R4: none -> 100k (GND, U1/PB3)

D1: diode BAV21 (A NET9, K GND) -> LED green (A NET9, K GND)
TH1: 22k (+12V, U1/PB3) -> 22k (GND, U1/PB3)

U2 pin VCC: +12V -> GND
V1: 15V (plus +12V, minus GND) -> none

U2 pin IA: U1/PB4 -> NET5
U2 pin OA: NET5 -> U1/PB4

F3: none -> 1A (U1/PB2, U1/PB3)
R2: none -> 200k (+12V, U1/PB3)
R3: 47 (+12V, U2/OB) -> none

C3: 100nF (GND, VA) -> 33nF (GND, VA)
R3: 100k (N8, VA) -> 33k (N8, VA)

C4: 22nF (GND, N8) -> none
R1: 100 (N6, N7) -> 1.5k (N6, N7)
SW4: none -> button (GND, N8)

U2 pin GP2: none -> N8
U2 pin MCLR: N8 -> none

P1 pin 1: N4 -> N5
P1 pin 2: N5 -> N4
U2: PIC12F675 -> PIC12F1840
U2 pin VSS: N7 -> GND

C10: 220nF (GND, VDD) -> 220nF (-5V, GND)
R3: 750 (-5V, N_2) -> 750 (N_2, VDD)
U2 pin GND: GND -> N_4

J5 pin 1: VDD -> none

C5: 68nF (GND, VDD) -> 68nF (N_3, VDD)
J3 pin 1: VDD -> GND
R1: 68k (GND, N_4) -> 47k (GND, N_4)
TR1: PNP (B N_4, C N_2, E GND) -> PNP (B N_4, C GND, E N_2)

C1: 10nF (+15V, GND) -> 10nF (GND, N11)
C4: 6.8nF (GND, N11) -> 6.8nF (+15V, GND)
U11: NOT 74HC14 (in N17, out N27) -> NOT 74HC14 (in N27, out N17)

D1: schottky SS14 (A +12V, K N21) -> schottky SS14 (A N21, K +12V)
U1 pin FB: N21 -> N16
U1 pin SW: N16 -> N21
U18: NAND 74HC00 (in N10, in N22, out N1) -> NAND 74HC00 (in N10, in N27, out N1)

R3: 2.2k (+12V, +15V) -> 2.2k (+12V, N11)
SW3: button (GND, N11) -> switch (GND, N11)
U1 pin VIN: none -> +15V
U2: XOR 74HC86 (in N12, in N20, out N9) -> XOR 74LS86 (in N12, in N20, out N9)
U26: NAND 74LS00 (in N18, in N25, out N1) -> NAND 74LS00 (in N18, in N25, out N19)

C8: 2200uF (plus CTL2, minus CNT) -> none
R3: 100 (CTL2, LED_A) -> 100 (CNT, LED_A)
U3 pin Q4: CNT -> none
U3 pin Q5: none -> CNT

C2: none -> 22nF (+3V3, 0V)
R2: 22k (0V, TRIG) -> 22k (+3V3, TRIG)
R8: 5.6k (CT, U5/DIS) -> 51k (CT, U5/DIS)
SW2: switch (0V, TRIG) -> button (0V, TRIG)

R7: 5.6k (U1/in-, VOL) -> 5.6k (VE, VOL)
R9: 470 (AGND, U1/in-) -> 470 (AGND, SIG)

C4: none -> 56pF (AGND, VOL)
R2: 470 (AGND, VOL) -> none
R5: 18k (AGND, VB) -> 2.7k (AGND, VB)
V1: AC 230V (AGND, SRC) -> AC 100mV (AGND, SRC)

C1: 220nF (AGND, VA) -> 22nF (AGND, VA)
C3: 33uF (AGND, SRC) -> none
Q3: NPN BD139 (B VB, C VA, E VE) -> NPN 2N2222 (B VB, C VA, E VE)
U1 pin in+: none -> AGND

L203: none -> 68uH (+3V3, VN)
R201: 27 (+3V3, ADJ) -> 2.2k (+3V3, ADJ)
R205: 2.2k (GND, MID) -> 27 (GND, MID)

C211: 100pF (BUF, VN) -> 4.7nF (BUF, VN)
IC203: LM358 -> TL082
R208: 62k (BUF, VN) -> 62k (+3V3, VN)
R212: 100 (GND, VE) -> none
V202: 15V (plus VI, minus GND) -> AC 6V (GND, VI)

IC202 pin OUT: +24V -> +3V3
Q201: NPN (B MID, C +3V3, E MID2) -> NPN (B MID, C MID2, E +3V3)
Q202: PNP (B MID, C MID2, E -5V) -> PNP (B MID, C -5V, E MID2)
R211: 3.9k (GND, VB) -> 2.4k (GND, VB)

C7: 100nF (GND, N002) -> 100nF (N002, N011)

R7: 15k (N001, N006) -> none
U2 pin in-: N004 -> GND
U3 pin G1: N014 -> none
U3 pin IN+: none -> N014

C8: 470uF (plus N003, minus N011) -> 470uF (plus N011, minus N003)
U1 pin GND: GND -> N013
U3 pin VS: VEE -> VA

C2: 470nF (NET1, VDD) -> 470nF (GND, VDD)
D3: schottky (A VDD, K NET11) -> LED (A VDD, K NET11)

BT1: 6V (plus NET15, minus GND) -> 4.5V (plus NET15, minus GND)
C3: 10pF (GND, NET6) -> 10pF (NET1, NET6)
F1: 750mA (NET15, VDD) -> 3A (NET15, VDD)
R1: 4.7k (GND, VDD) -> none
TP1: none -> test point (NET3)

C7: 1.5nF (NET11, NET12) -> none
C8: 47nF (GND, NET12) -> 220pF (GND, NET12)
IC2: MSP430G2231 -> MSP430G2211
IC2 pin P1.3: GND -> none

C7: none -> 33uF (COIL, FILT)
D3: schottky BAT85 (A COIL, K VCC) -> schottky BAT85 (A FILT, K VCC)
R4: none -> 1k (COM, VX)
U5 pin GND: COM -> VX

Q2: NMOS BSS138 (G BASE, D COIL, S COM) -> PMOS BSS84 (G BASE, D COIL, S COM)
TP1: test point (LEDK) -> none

Your objective: The response should consist of the entries above, retyped exactly.

Response area:
R4: none -> 100k (GND, U1/PB3)

D1: diode BAV21 (A NET9, K GND) -> LED green (A NET9, K GND)
TH1: 22k (+12V, U1/PB3) -> 22k (GND, U1/PB3)

U2 pin VCC: +12V -> GND
V1: 15V (plus +12V, minus GND) -> none

U2 pin IA: U1/PB4 -> NET5
U2 pin OA: NET5 -> U1/PB4

F3: none -> 1A (U1/PB2, U1/PB3)
R2: none -> 200k (+12V, U1/PB3)
R3: 47 (+12V, U2/OB) -> none

C3: 100nF (GND, VA) -> 33nF (GND, VA)
R3: 100k (N8, VA) -> 33k (N8, VA)

C4: 22nF (GND, N8) -> none
R1: 100 (N6, N7) -> 1.5k (N6, N7)
SW4: none -> button (GND, N8)

U2 pin GP2: none -> N8
U2 pin MCLR: N8 -> none

P1 pin 1: N4 -> N5
P1 pin 2: N5 -> N4
U2: PIC12F675 -> PIC12F1840
U2 pin VSS: N7 -> GND

C10: 220nF (GND, VDD) -> 220nF (-5V, GND)
R3: 750 (-5V, N_2) -> 750 (N_2, VDD)
U2 pin GND: GND -> N_4

J5 pin 1: VDD -> none

C5: 68nF (GND, VDD) -> 68nF (N_3, VDD)
J3 pin 1: VDD -> GND
R1: 68k (GND, N_4) -> 47k (GND, N_4)
TR1: PNP (B N_4, C N_2, E GND) -> PNP (B N_4, C GND, E N_2)

C1: 10nF (+15V, GND) -> 10nF (GND, N11)
C4: 6.8nF (GND, N11) -> 6.8nF (+15V, GND)
U11: NOT 74HC14 (in N17, out N27) -> NOT 74HC14 (in N27, out N17)

D1: schottky SS14 (A +12V, K N21) -> schottky SS14 (A N21, K +12V)
U1 pin FB: N21 -> N16
U1 pin SW: N16 -> N21
U18: NAND 74HC00 (in N10, in N22, out N1) -> NAND 74HC00 (in N10, in N27, out N1)

R3: 2.2k (+12V, +15V) -> 2.2k (+12V, N11)
SW3: button (GND, N11) -> switch (GND, N11)
U1 pin VIN: none -> +15V
U2: XOR 74HC86 (in N12, in N20, out N9) -> XOR 74LS86 (in N12, in N20, out N9)
U26: NAND 74LS00 (in N18, in N25, out N1) -> NAND 74LS00 (in N18, in N25, out N19)

C8: 2200uF (plus CTL2, minus CNT) -> none
R3: 100 (CTL2, LED_A) -> 100 (CNT, LED_A)
U3 pin Q4: CNT -> none
U3 pin Q5: none -> CNT

C2: none -> 22nF (+3V3, 0V)
R2: 22k (0V, TRIG) -> 22k (+3V3, TRIG)
R8: 5.6k (CT, U5/DIS) -> 51k (CT, U5/DIS)
SW2: switch (0V, TRIG) -> button (0V, TRIG)

R7: 5.6k (U1/in-, VOL) -> 5.6k (VE, VOL)
R9: 470 (AGND, U1/in-) -> 470 (AGND, SIG)

C4: none -> 56pF (AGND, VOL)
R2: 470 (AGND, VOL) -> none
R5: 18k (AGND, VB) -> 2.7k (AGND, VB)
V1: AC 230V (AGND, SRC) -> AC 100mV (AGND, SRC)

C1: 220nF (AGND, VA) -> 22nF (AGND, VA)
C3: 33uF (AGND, SRC) -> none
Q3: NPN BD139 (B VB, C VA, E VE) -> NPN 2N2222 (B VB, C VA, E VE)
U1 pin in+: none -> AGND

L203: none -> 68uH (+3V3, VN)
R201: 27 (+3V3, ADJ) -> 2.2k (+3V3, ADJ)
R205: 2.2k (GND, MID) -> 27 (GND, MID)

C211: 100pF (BUF, VN) -> 4.7nF (BUF, VN)
IC203: LM358 -> TL082
R208: 62k (BUF, VN) -> 62k (+3V3, VN)
R212: 100 (GND, VE) -> none
V202: 15V (plus VI, minus GND) -> AC 6V (GND, VI)

IC202 pin OUT: +24V -> +3V3
Q201: NPN (B MID, C +3V3, E MID2) -> NPN (B MID, C MID2, E +3V3)
Q202: PNP (B MID, C MID2, E -5V) -> PNP (B MID, C -5V, E MID2)
R211: 3.9k (GND, VB) -> 2.4k (GND, VB)

C7: 100nF (GND, N002) -> 100nF (N002, N011)

R7: 15k (N001, N006) -> none
U2 pin in-: N004 -> GND
U3 pin G1: N014 -> none
U3 pin IN+: none -> N014

C8: 470uF (plus N003, minus N011) -> 470uF (plus N011, minus N003)
U1 pin GND: GND -> N013
U3 pin VS: VEE -> VA

C2: 470nF (NET1, VDD) -> 470nF (GND, VDD)
D3: schottky (A VDD, K NET11) -> LED (A VDD, K NET11)

BT1: 6V (plus NET15, minus GND) -> 4.5V (plus NET15, minus GND)
C3: 10pF (GND, NET6) -> 10pF (NET1, NET6)
F1: 750mA (NET15, VDD) -> 3A (NET15, VDD)
R1: 4.7k (GND, VDD) -> none
TP1: none -> test point (NET3)

C7: 1.5nF (NET11, NET12) -> none
C8: 47nF (GND, NET12) -> 220pF (GND, NET12)
IC2: MSP430G2231 -> MSP430G2211
IC2 pin P1.3: GND -> none

C7: none -> 33uF (COIL, FILT)
D3: schottky BAT85 (A COIL, K VCC) -> schottky BAT85 (A FILT, K VCC)
R4: none -> 1k (COM, VX)
U5 pin GND: COM -> VX

Q2: NMOS BSS138 (G BASE, D COIL, S COM) -> PMOS BSS84 (G BASE, D COIL, S COM)
TP1: test point (LEDK) -> none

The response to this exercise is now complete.